** Your objective **
What lines of the listing below contain the word "brick"? Copy each of them out.

*-*-*

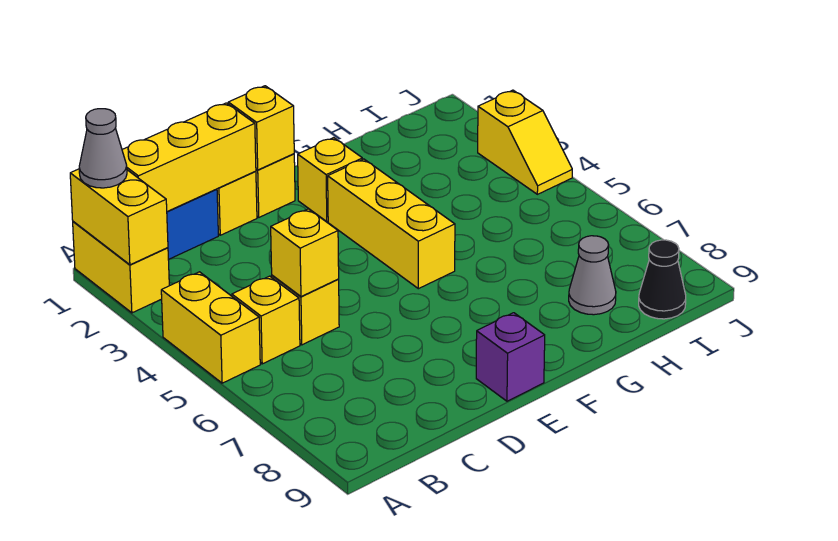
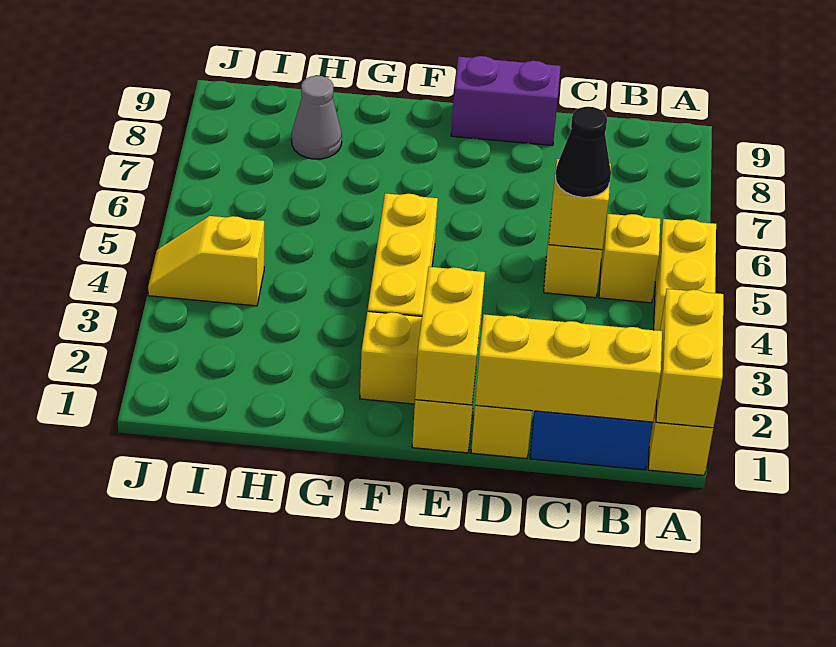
grey cone A1 level 3 -> none
yellow brick E1 level 2 -> yellow brick E1:E2 level 2
purple brick E9 level 1 -> purple brick D9:E9 level 1
black cone I9 level 1 -> black cone C5 level 3
yellow slope J3:J4 level 1 top 3 -> yellow slope I4:J4 level 1 top I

*-*-*

** Solution to this task **
yellow brick E1 level 2 -> yellow brick E1:E2 level 2
purple brick E9 level 1 -> purple brick D9:E9 level 1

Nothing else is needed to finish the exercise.